Assigned task:
Tally up every line in the records beneath that has "brown", and write down only the total.

Given entries:
--------------------------------

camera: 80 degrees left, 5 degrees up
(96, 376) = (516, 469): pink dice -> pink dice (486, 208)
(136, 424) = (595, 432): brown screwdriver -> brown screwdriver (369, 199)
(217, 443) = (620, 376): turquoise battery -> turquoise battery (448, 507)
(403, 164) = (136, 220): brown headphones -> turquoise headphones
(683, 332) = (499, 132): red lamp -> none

--------------------------------

Solution for this exercise:
2